**Supplied records:**

- - - - - - -

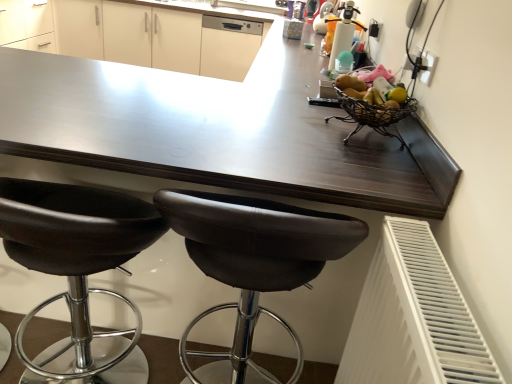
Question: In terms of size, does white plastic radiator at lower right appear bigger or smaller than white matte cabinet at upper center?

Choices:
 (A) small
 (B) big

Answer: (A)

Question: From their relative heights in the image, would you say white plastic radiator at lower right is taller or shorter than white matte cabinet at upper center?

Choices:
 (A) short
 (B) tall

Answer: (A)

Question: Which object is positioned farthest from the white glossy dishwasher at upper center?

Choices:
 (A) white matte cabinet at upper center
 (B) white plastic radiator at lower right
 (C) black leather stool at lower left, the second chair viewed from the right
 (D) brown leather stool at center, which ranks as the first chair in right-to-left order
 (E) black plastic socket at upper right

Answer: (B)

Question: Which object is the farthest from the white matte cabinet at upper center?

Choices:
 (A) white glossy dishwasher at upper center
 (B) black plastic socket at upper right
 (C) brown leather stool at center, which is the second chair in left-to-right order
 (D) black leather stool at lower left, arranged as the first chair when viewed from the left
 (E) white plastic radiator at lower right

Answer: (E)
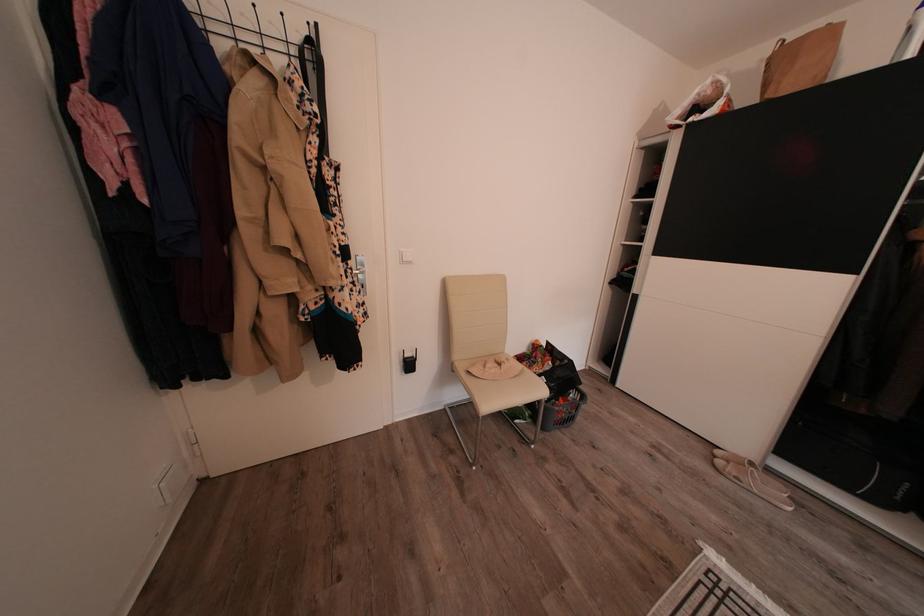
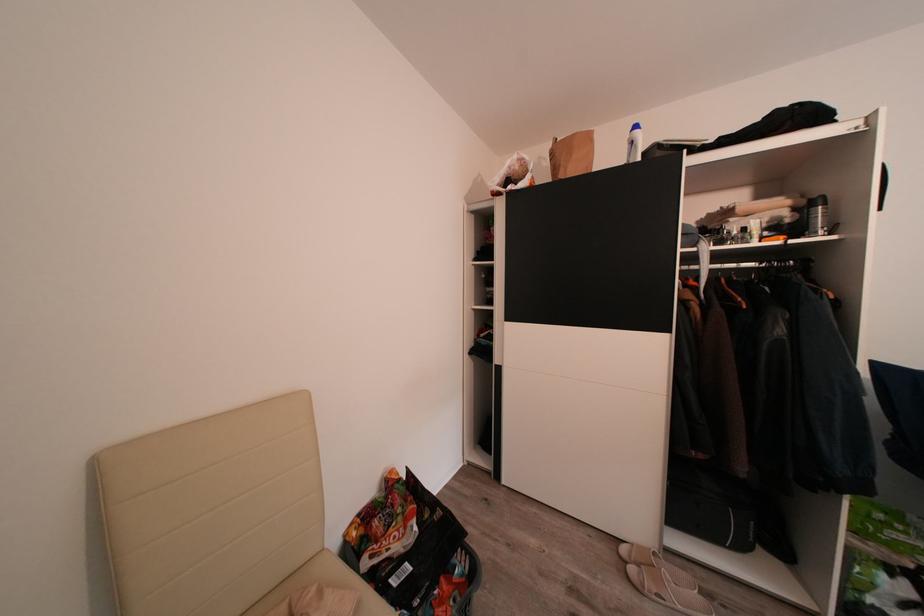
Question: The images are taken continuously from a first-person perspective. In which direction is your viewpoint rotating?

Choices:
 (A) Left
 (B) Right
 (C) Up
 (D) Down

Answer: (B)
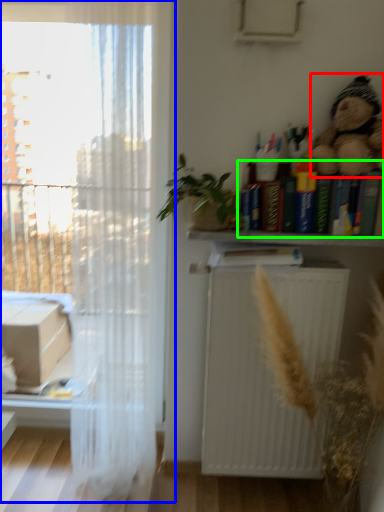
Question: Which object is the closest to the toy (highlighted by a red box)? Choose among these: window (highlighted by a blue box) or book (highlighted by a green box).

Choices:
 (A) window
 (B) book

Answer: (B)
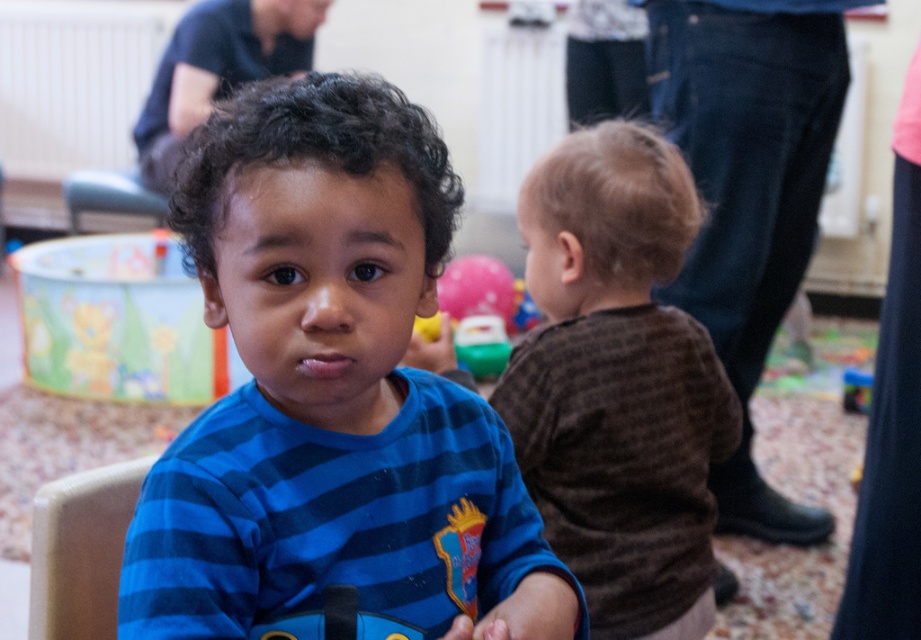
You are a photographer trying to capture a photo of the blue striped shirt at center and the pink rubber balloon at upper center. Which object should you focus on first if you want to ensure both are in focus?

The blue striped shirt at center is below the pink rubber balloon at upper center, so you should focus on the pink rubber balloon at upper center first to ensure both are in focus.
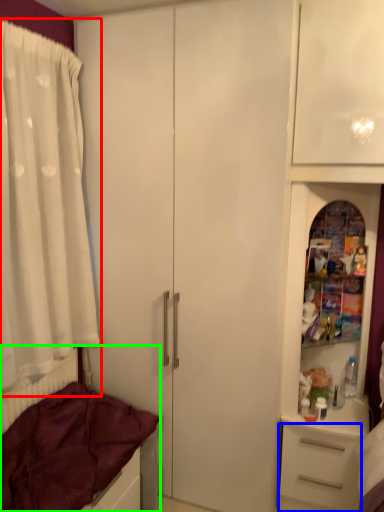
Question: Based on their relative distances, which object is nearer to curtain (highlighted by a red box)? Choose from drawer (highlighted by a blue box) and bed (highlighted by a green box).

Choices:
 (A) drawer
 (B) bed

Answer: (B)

- - - - - - -

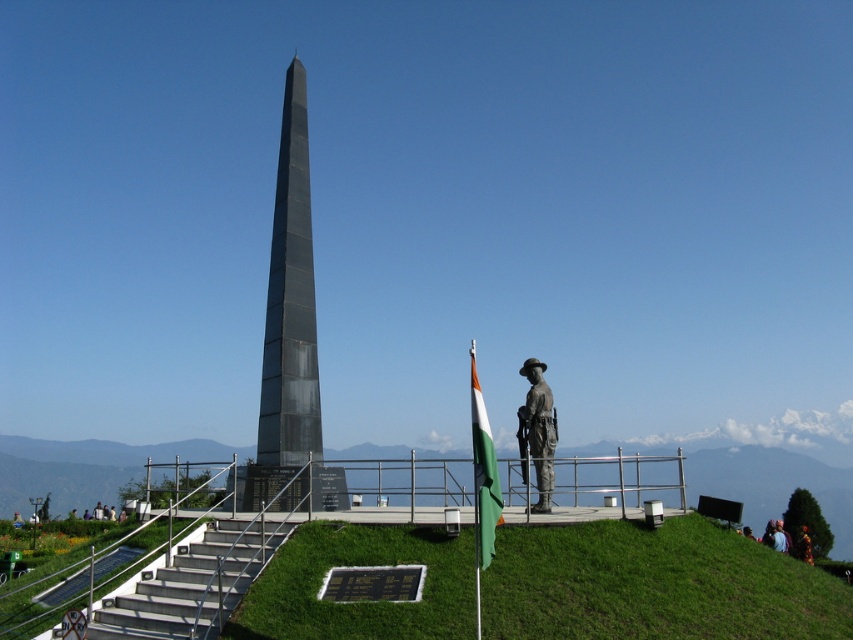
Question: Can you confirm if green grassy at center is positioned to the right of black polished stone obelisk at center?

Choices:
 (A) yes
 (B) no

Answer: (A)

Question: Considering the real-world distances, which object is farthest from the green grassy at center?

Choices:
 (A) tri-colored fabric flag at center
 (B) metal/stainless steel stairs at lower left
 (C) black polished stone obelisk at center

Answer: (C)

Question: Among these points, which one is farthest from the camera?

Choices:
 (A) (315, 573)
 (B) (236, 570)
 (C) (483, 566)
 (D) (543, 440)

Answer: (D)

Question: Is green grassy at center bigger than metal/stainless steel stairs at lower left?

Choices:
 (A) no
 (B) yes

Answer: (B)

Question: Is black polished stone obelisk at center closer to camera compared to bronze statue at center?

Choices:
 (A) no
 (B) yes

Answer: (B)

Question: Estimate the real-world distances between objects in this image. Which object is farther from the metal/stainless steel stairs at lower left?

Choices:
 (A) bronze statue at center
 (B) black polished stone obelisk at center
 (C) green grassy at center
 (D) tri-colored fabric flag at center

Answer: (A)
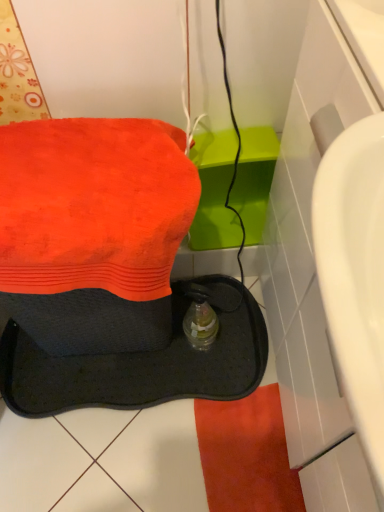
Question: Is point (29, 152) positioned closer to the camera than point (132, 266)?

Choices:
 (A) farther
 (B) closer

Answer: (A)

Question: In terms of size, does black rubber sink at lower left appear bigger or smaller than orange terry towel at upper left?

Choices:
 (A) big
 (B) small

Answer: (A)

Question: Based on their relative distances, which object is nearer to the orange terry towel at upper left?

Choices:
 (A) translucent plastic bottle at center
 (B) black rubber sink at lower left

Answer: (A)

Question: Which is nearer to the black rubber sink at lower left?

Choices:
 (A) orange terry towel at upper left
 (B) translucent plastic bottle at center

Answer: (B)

- - - - - - -

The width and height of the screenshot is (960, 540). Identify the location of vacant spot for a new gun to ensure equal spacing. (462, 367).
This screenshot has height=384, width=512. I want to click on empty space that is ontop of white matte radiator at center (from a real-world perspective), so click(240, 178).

- - - - - - -

Reproduce, unchanged, everything in the material from the line containing "Question: In terms of size, does white" down to the line containing "Question: Which object is positioned", including both of those lines.

Question: In terms of size, does white plastic radiator at lower right appear bigger or smaller than white matte cabinet at upper center?

Choices:
 (A) small
 (B) big

Answer: (A)

Question: From their relative heights in the image, would you say white plastic radiator at lower right is taller or shorter than white matte cabinet at upper center?

Choices:
 (A) short
 (B) tall

Answer: (A)

Question: Which object is positioned farthest from the white glossy dishwasher at upper center?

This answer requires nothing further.